RECORDS PROVIDED:
[Start of section]
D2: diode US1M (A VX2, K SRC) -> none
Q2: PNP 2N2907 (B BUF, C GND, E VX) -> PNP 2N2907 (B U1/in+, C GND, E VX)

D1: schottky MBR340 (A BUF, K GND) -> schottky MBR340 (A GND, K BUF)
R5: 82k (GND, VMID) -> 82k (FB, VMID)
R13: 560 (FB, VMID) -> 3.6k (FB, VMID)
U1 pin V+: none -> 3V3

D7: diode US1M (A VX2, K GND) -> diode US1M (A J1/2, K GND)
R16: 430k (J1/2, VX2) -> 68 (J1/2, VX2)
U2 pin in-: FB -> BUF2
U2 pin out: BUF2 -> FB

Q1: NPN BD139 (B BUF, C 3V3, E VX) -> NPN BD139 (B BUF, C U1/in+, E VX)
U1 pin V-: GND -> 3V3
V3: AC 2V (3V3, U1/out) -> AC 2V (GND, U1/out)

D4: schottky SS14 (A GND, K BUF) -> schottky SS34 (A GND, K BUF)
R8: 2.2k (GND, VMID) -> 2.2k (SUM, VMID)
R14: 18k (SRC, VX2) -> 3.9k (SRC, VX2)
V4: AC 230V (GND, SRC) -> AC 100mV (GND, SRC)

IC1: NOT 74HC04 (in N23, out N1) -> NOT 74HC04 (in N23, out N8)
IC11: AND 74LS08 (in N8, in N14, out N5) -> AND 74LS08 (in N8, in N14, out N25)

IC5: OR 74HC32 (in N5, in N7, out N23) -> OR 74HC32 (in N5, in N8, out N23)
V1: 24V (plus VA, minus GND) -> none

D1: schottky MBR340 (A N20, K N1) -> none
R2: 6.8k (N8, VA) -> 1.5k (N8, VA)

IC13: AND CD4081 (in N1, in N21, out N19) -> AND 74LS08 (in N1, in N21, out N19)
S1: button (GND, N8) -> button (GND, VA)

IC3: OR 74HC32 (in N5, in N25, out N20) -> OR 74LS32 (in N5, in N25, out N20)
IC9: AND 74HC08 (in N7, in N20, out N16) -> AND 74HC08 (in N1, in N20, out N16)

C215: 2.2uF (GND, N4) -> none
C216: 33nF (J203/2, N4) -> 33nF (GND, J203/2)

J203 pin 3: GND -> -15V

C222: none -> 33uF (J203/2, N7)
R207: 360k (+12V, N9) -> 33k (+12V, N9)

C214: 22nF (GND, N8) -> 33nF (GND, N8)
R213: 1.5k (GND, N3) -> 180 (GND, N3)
[End of section]
EXERCISE REQUIREMENTS:
Transcribe the records above exactly.

PROBLEM SOLUTION:
D2: diode US1M (A VX2, K SRC) -> none
Q2: PNP 2N2907 (B BUF, C GND, E VX) -> PNP 2N2907 (B U1/in+, C GND, E VX)

D1: schottky MBR340 (A BUF, K GND) -> schottky MBR340 (A GND, K BUF)
R5: 82k (GND, VMID) -> 82k (FB, VMID)
R13: 560 (FB, VMID) -> 3.6k (FB, VMID)
U1 pin V+: none -> 3V3

D7: diode US1M (A VX2, K GND) -> diode US1M (A J1/2, K GND)
R16: 430k (J1/2, VX2) -> 68 (J1/2, VX2)
U2 pin in-: FB -> BUF2
U2 pin out: BUF2 -> FB

Q1: NPN BD139 (B BUF, C 3V3, E VX) -> NPN BD139 (B BUF, C U1/in+, E VX)
U1 pin V-: GND -> 3V3
V3: AC 2V (3V3, U1/out) -> AC 2V (GND, U1/out)

D4: schottky SS14 (A GND, K BUF) -> schottky SS34 (A GND, K BUF)
R8: 2.2k (GND, VMID) -> 2.2k (SUM, VMID)
R14: 18k (SRC, VX2) -> 3.9k (SRC, VX2)
V4: AC 230V (GND, SRC) -> AC 100mV (GND, SRC)

IC1: NOT 74HC04 (in N23, out N1) -> NOT 74HC04 (in N23, out N8)
IC11: AND 74LS08 (in N8, in N14, out N5) -> AND 74LS08 (in N8, in N14, out N25)

IC5: OR 74HC32 (in N5, in N7, out N23) -> OR 74HC32 (in N5, in N8, out N23)
V1: 24V (plus VA, minus GND) -> none

D1: schottky MBR340 (A N20, K N1) -> none
R2: 6.8k (N8, VA) -> 1.5k (N8, VA)

IC13: AND CD4081 (in N1, in N21, out N19) -> AND 74LS08 (in N1, in N21, out N19)
S1: button (GND, N8) -> button (GND, VA)

IC3: OR 74HC32 (in N5, in N25, out N20) -> OR 74LS32 (in N5, in N25, out N20)
IC9: AND 74HC08 (in N7, in N20, out N16) -> AND 74HC08 (in N1, in N20, out N16)

C215: 2.2uF (GND, N4) -> none
C216: 33nF (J203/2, N4) -> 33nF (GND, J203/2)

J203 pin 3: GND -> -15V

C222: none -> 33uF (J203/2, N7)
R207: 360k (+12V, N9) -> 33k (+12V, N9)

C214: 22nF (GND, N8) -> 33nF (GND, N8)
R213: 1.5k (GND, N3) -> 180 (GND, N3)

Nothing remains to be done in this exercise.